#### TASK STATEMENT
Reading the listing below, restate each entry exactly as written.

=== Begin Enclosure ===

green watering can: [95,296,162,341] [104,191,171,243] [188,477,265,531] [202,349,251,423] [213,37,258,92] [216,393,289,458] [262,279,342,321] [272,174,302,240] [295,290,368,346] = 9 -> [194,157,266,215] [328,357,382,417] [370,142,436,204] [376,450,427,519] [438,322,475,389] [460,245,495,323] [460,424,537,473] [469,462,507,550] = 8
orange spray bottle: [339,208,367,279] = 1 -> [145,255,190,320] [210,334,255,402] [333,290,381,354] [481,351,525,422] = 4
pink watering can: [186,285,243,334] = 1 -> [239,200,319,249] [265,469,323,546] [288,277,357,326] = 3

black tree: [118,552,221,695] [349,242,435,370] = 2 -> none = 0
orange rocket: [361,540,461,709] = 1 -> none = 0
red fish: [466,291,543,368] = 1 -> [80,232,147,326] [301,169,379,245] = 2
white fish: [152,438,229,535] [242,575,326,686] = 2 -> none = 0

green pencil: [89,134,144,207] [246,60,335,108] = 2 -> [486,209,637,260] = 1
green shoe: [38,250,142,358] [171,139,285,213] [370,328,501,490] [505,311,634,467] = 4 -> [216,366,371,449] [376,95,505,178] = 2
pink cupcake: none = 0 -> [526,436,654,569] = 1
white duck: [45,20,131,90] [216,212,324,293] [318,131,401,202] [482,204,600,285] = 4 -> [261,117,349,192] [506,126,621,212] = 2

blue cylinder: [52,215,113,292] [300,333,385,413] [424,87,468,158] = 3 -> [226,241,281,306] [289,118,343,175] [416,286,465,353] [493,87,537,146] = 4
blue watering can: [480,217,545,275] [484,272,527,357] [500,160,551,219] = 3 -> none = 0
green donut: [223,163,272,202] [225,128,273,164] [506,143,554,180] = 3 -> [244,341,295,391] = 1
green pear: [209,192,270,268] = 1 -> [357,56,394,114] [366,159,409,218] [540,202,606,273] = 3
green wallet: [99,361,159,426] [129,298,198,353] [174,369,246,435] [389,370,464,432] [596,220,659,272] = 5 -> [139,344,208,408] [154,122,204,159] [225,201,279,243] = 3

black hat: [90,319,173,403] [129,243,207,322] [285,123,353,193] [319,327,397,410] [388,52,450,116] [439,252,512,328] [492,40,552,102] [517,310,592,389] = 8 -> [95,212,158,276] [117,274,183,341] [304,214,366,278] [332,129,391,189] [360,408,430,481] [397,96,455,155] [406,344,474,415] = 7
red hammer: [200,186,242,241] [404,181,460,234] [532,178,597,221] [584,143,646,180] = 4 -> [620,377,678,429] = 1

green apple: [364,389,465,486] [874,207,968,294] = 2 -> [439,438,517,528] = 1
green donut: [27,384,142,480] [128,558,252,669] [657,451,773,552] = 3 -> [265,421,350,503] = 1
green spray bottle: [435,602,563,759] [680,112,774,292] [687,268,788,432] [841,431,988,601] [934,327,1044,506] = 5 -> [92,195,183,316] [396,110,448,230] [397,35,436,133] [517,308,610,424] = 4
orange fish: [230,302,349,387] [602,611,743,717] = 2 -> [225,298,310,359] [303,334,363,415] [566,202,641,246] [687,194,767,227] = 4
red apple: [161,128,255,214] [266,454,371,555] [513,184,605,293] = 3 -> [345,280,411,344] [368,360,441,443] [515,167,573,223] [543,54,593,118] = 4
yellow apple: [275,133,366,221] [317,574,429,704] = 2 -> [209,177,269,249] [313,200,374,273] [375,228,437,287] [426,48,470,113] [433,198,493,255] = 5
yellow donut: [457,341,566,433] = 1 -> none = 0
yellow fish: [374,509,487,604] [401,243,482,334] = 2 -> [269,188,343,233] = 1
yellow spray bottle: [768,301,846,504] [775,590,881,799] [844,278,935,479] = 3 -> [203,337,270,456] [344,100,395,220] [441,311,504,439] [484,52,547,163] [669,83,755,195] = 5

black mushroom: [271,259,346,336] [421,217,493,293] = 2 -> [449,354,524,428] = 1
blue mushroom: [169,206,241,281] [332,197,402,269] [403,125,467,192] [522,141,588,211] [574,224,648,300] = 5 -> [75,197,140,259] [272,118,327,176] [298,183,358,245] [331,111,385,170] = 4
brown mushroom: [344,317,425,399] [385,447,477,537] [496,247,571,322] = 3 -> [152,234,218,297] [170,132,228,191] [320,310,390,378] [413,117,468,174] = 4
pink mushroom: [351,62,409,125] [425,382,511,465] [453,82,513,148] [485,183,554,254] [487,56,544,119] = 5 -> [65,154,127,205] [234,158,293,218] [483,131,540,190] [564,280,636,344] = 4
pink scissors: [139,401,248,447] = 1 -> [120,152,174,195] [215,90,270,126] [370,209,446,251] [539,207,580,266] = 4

=== End Enclosure ===

#### ANSWER TO THE PROBLEM
green watering can: [95,296,162,341] [104,191,171,243] [188,477,265,531] [202,349,251,423] [213,37,258,92] [216,393,289,458] [262,279,342,321] [272,174,302,240] [295,290,368,346] = 9 -> [194,157,266,215] [328,357,382,417] [370,142,436,204] [376,450,427,519] [438,322,475,389] [460,245,495,323] [460,424,537,473] [469,462,507,550] = 8
orange spray bottle: [339,208,367,279] = 1 -> [145,255,190,320] [210,334,255,402] [333,290,381,354] [481,351,525,422] = 4
pink watering can: [186,285,243,334] = 1 -> [239,200,319,249] [265,469,323,546] [288,277,357,326] = 3

black tree: [118,552,221,695] [349,242,435,370] = 2 -> none = 0
orange rocket: [361,540,461,709] = 1 -> none = 0
red fish: [466,291,543,368] = 1 -> [80,232,147,326] [301,169,379,245] = 2
white fish: [152,438,229,535] [242,575,326,686] = 2 -> none = 0

green pencil: [89,134,144,207] [246,60,335,108] = 2 -> [486,209,637,260] = 1
green shoe: [38,250,142,358] [171,139,285,213] [370,328,501,490] [505,311,634,467] = 4 -> [216,366,371,449] [376,95,505,178] = 2
pink cupcake: none = 0 -> [526,436,654,569] = 1
white duck: [45,20,131,90] [216,212,324,293] [318,131,401,202] [482,204,600,285] = 4 -> [261,117,349,192] [506,126,621,212] = 2

blue cylinder: [52,215,113,292] [300,333,385,413] [424,87,468,158] = 3 -> [226,241,281,306] [289,118,343,175] [416,286,465,353] [493,87,537,146] = 4
blue watering can: [480,217,545,275] [484,272,527,357] [500,160,551,219] = 3 -> none = 0
green donut: [223,163,272,202] [225,128,273,164] [506,143,554,180] = 3 -> [244,341,295,391] = 1
green pear: [209,192,270,268] = 1 -> [357,56,394,114] [366,159,409,218] [540,202,606,273] = 3
green wallet: [99,361,159,426] [129,298,198,353] [174,369,246,435] [389,370,464,432] [596,220,659,272] = 5 -> [139,344,208,408] [154,122,204,159] [225,201,279,243] = 3

black hat: [90,319,173,403] [129,243,207,322] [285,123,353,193] [319,327,397,410] [388,52,450,116] [439,252,512,328] [492,40,552,102] [517,310,592,389] = 8 -> [95,212,158,276] [117,274,183,341] [304,214,366,278] [332,129,391,189] [360,408,430,481] [397,96,455,155] [406,344,474,415] = 7
red hammer: [200,186,242,241] [404,181,460,234] [532,178,597,221] [584,143,646,180] = 4 -> [620,377,678,429] = 1

green apple: [364,389,465,486] [874,207,968,294] = 2 -> [439,438,517,528] = 1
green donut: [27,384,142,480] [128,558,252,669] [657,451,773,552] = 3 -> [265,421,350,503] = 1
green spray bottle: [435,602,563,759] [680,112,774,292] [687,268,788,432] [841,431,988,601] [934,327,1044,506] = 5 -> [92,195,183,316] [396,110,448,230] [397,35,436,133] [517,308,610,424] = 4
orange fish: [230,302,349,387] [602,611,743,717] = 2 -> [225,298,310,359] [303,334,363,415] [566,202,641,246] [687,194,767,227] = 4
red apple: [161,128,255,214] [266,454,371,555] [513,184,605,293] = 3 -> [345,280,411,344] [368,360,441,443] [515,167,573,223] [543,54,593,118] = 4
yellow apple: [275,133,366,221] [317,574,429,704] = 2 -> [209,177,269,249] [313,200,374,273] [375,228,437,287] [426,48,470,113] [433,198,493,255] = 5
yellow donut: [457,341,566,433] = 1 -> none = 0
yellow fish: [374,509,487,604] [401,243,482,334] = 2 -> [269,188,343,233] = 1
yellow spray bottle: [768,301,846,504] [775,590,881,799] [844,278,935,479] = 3 -> [203,337,270,456] [344,100,395,220] [441,311,504,439] [484,52,547,163] [669,83,755,195] = 5

black mushroom: [271,259,346,336] [421,217,493,293] = 2 -> [449,354,524,428] = 1
blue mushroom: [169,206,241,281] [332,197,402,269] [403,125,467,192] [522,141,588,211] [574,224,648,300] = 5 -> [75,197,140,259] [272,118,327,176] [298,183,358,245] [331,111,385,170] = 4
brown mushroom: [344,317,425,399] [385,447,477,537] [496,247,571,322] = 3 -> [152,234,218,297] [170,132,228,191] [320,310,390,378] [413,117,468,174] = 4
pink mushroom: [351,62,409,125] [425,382,511,465] [453,82,513,148] [485,183,554,254] [487,56,544,119] = 5 -> [65,154,127,205] [234,158,293,218] [483,131,540,190] [564,280,636,344] = 4
pink scissors: [139,401,248,447] = 1 -> [120,152,174,195] [215,90,270,126] [370,209,446,251] [539,207,580,266] = 4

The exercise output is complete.